#### [BRIEF]
Span requested from the data below: the line with "none -> brown brick B4:C5 level 1" through the line with "none -> white brick J3:K3 level 1", both included. Give only these lines again, exactly, and leave every picture out.
╭──
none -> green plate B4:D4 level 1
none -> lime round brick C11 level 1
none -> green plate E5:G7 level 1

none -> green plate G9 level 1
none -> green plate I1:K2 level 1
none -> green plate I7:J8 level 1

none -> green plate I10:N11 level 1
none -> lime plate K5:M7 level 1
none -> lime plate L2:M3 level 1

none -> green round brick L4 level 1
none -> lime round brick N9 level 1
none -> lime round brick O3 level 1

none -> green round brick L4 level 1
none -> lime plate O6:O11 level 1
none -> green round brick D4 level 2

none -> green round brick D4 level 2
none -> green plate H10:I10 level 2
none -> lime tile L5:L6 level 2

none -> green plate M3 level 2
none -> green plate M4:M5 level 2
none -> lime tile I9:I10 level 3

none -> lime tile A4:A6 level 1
╰──
╭──
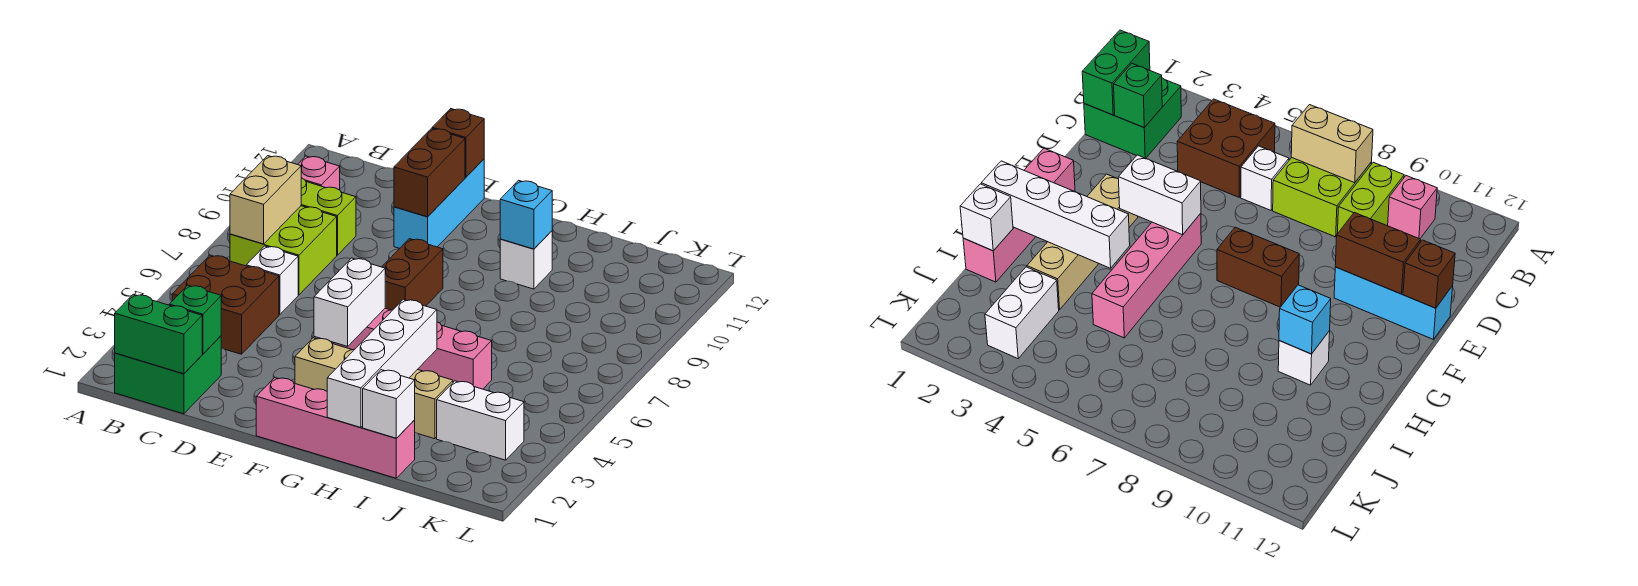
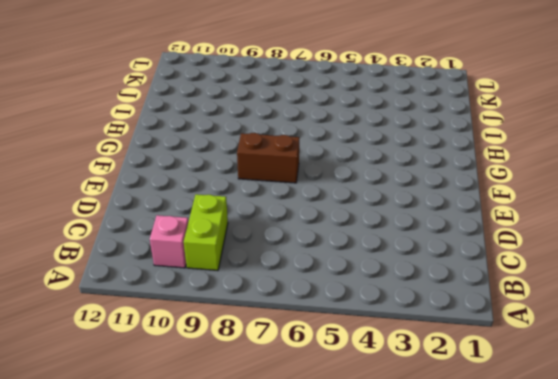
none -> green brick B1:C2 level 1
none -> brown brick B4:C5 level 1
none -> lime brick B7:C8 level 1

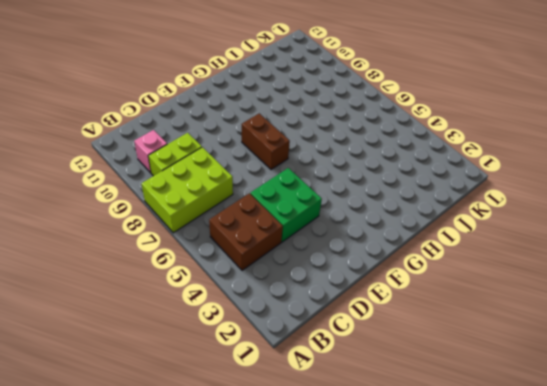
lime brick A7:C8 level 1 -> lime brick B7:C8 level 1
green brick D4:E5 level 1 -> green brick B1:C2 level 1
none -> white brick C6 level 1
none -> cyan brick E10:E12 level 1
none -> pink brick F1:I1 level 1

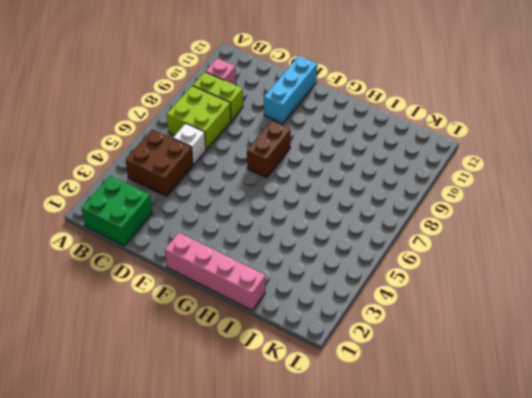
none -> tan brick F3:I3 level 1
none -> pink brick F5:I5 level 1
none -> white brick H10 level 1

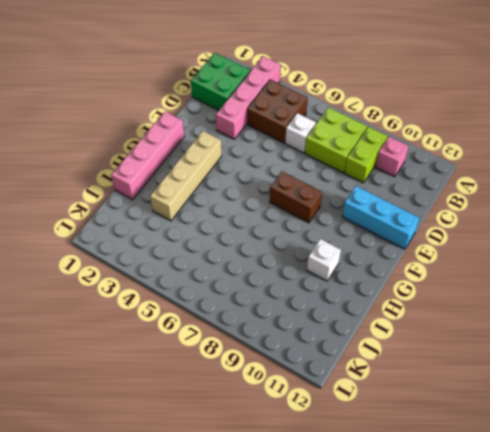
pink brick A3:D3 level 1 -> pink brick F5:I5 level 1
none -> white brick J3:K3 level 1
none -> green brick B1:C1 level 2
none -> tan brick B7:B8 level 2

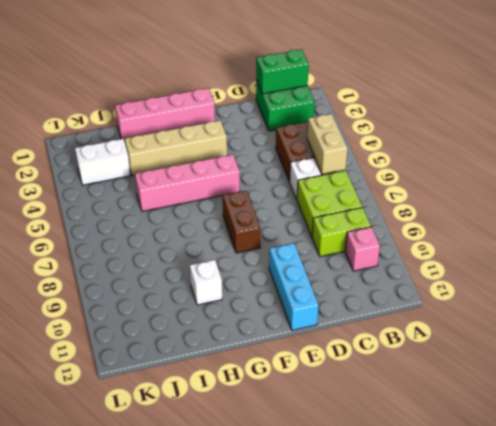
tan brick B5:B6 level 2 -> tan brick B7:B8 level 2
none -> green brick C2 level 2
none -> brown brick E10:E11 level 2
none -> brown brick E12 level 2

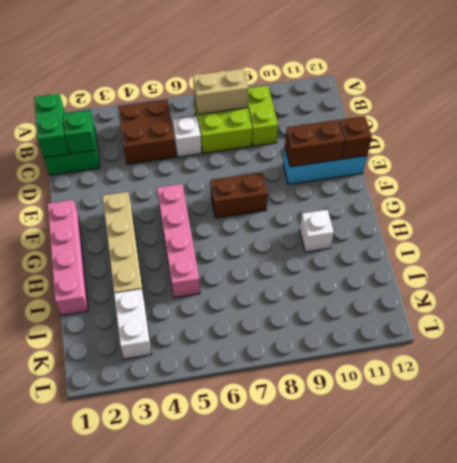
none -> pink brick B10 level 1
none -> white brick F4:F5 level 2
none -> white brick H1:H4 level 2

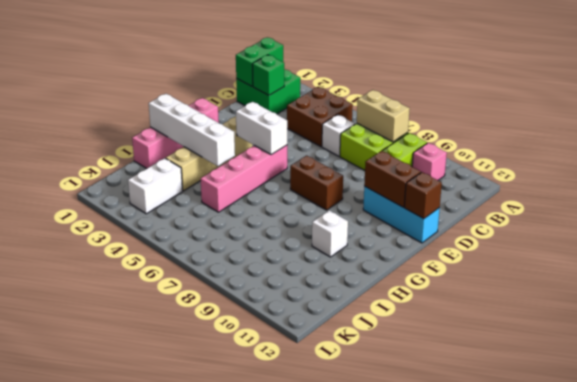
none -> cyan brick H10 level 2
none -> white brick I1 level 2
╰──
#### [RESPONSE BOX]
none -> brown brick B4:C5 level 1
none -> lime brick B7:C8 level 1

lime brick A7:C8 level 1 -> lime brick B7:C8 level 1
green brick D4:E5 level 1 -> green brick B1:C2 level 1
none -> white brick C6 level 1
none -> cyan brick E10:E12 level 1
none -> pink brick F1:I1 level 1

none -> tan brick F3:I3 level 1
none -> pink brick F5:I5 level 1
none -> white brick H10 level 1

pink brick A3:D3 level 1 -> pink brick F5:I5 level 1
none -> white brick J3:K3 level 1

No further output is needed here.